===== DATA LISTING =====

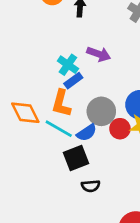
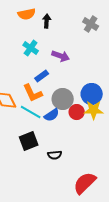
cyan cross: (68, 65) -> (31, 48), moved
orange L-shape: (61, 103) -> (33, 93), turned -40
black square: (76, 158) -> (29, 141), moved

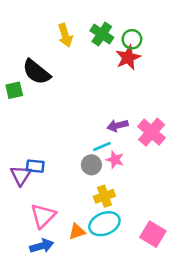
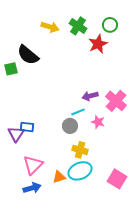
yellow arrow: (65, 35) -> (50, 27), turned -54
green circle: (132, 39) -> (110, 25), moved
pink star: (115, 160) -> (98, 122), moved
yellow cross: (104, 196) -> (80, 150), turned 35

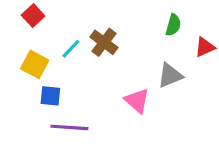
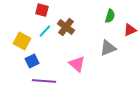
red square: (33, 16) -> (42, 10), moved, turned -32
blue square: (50, 96) -> (32, 61), turned -32
pink triangle: (137, 101) -> (77, 64), moved

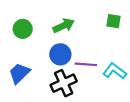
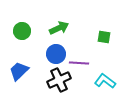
green square: (113, 21) -> (104, 37), moved
cyan L-shape: (115, 71) -> (105, 81), moved

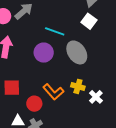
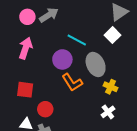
yellow cross: (78, 86) -> (110, 87), moved
orange L-shape: (53, 92) -> (72, 82), moved

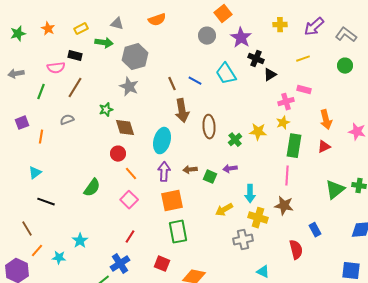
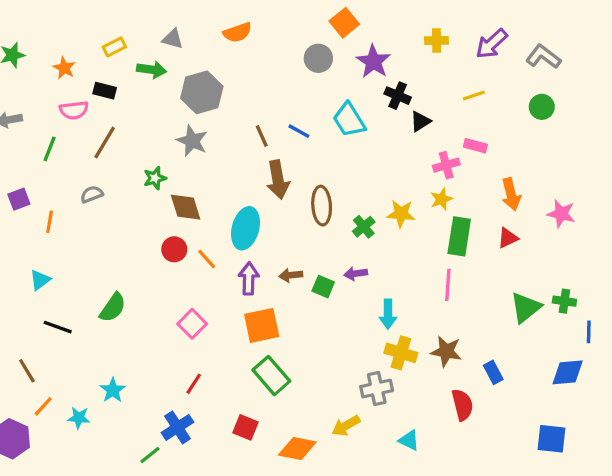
orange star: (48, 29) -> (64, 68), moved
orange line: (131, 174) -> (207, 259), moved
green semicircle: (92, 188) -> (113, 308), moved
brown star: (284, 206) -> (446, 351), moved
yellow arrow: (224, 210) -> (346, 426), moved
green rectangle: (178, 232) -> (271, 376), turned -30

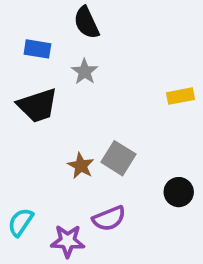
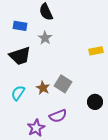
cyan semicircle: (21, 222) -> (18, 93), moved
purple star: (68, 241) -> (36, 128), turned -30

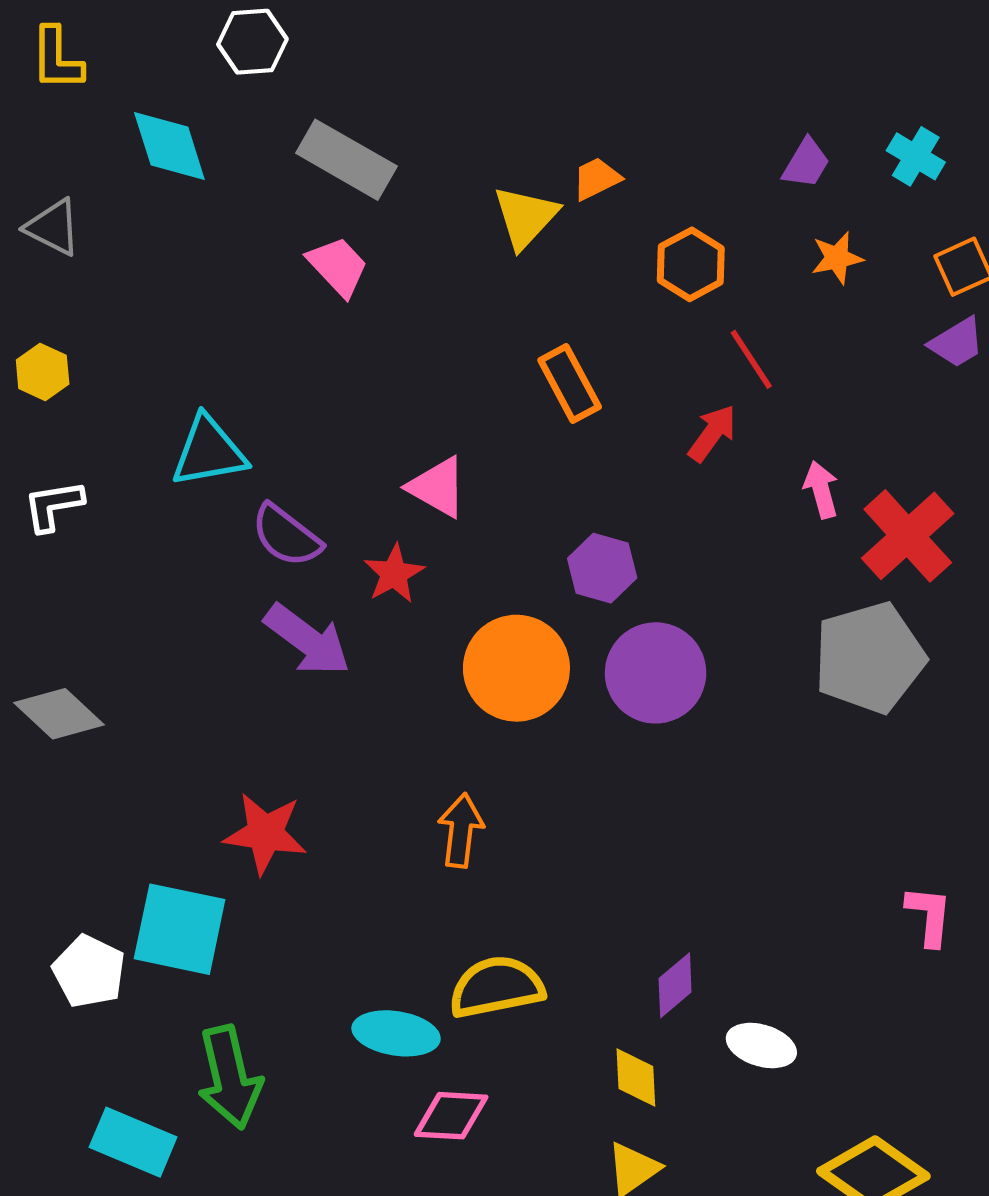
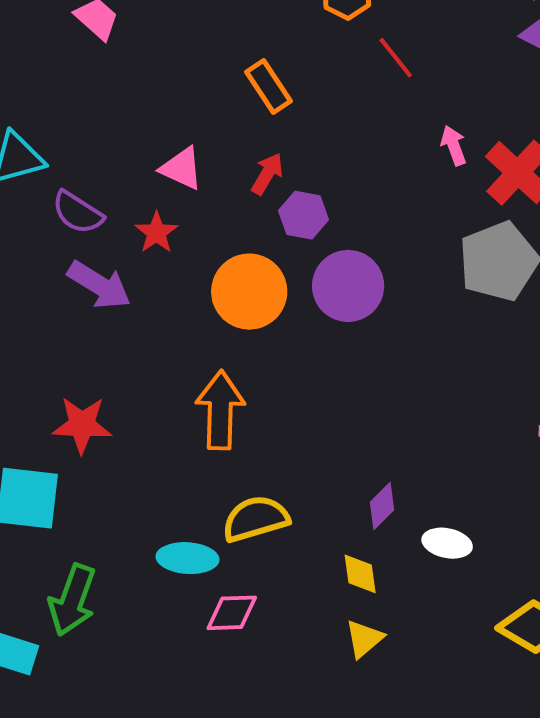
red arrow: (712, 433) -> (267, 174), moved
orange arrow: (461, 830) -> (220, 410), size x1.5
green arrow: (230, 1077) -> (72, 600), turned 38

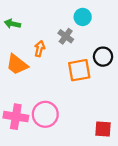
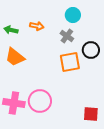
green arrow: (12, 24) -> (11, 30), moved
gray cross: (66, 36) -> (67, 36), moved
orange arrow: (40, 49) -> (37, 26), moved, turned 88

=====

# TASK REQUIREMENTS
Check each line of the entries above for the string "semicircle", and return those that contain it.

# EXERCISE RESULT
green semicircle: (92, 188) -> (113, 308), moved
cyan semicircle: (21, 222) -> (18, 93), moved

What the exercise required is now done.